What is being asked -> Scan the records for "blue". Show the matching lines.

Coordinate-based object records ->
§

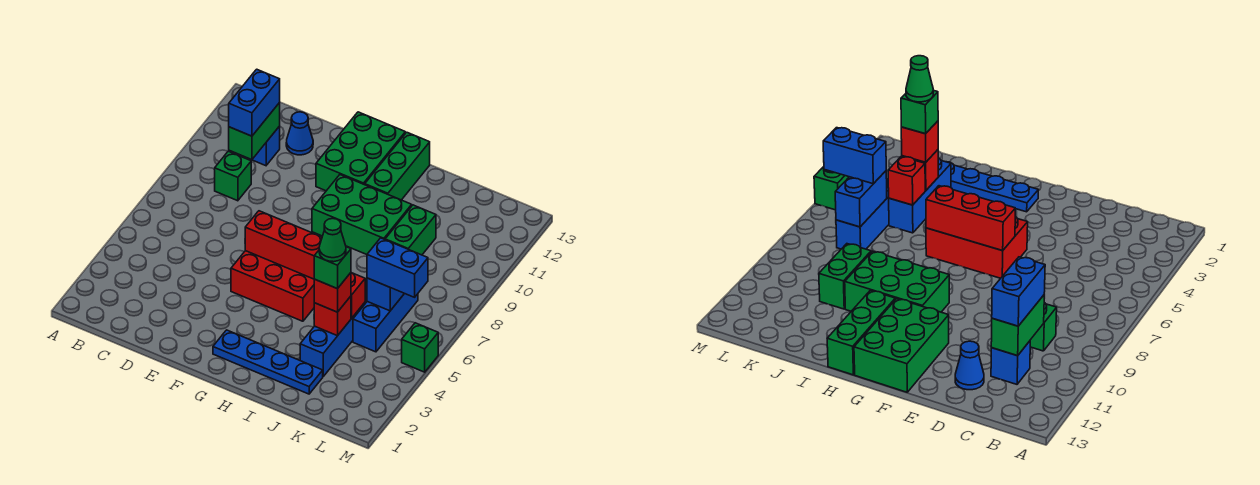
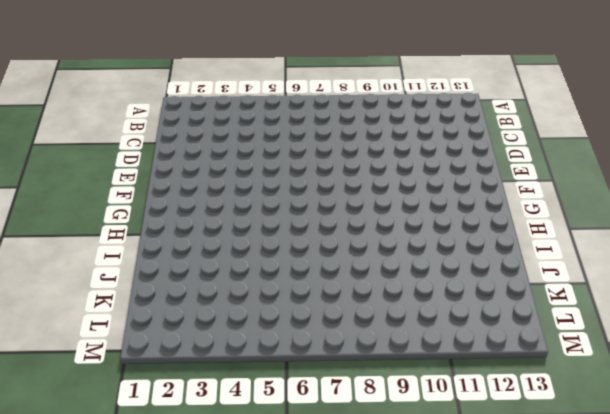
none -> green brick C9 level 1
none -> blue brick C11 level 1
none -> blue cone D12 level 1

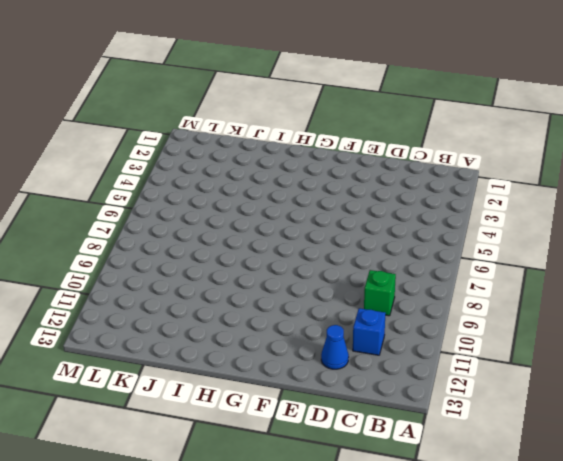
none -> red brick F5:H6 level 1
none -> green brick F11:G13 level 1
none -> blue plate G2:J2 level 1

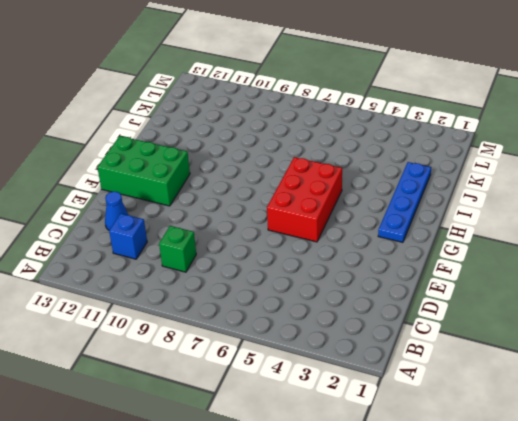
none -> green brick G9:I10 level 1
none -> green brick H11:H13 level 1
none -> blue brick J3:J5 level 1

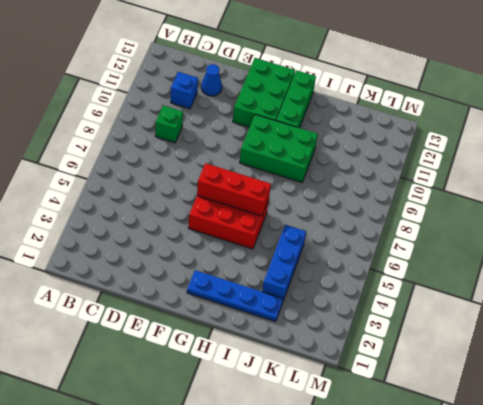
none -> green brick J9:J10 level 1
none -> blue brick K5:K7 level 1
none -> green brick M5 level 1

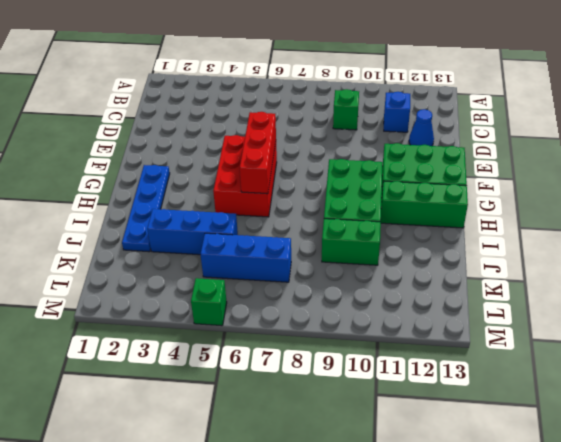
none -> green brick C10:C11 level 2
none -> red brick J4 level 2
none -> red brick J5 level 2

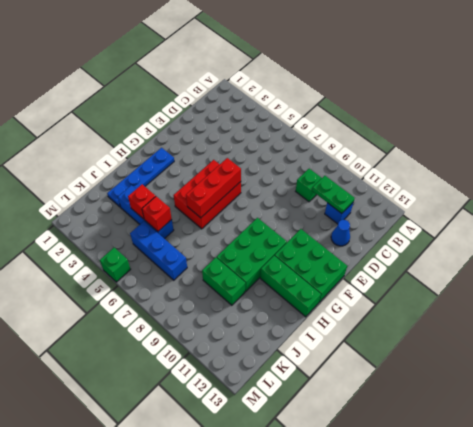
green plate C10:C11 level 2 -> green brick C10:C11 level 2
none -> blue brick K6:K7 level 2
none -> blue brick C10:C11 level 3
none -> red brick J4 level 3

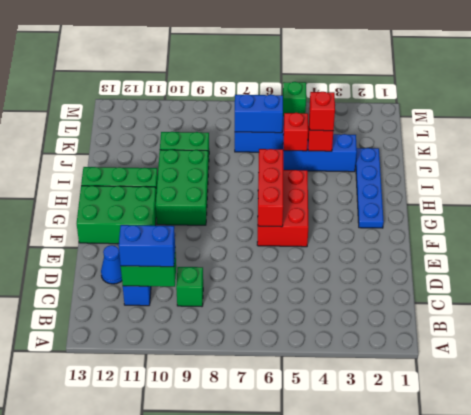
none -> blue brick K6:L6 level 3
none -> green brick J4 level 4
none -> green cone J4 level 5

§

The completed task ->
none -> blue brick C11 level 1
none -> blue cone D12 level 1
none -> blue plate G2:J2 level 1
none -> blue brick J3:J5 level 1
none -> blue brick K5:K7 level 1
none -> blue brick K6:K7 level 2
none -> blue brick C10:C11 level 3
none -> blue brick K6:L6 level 3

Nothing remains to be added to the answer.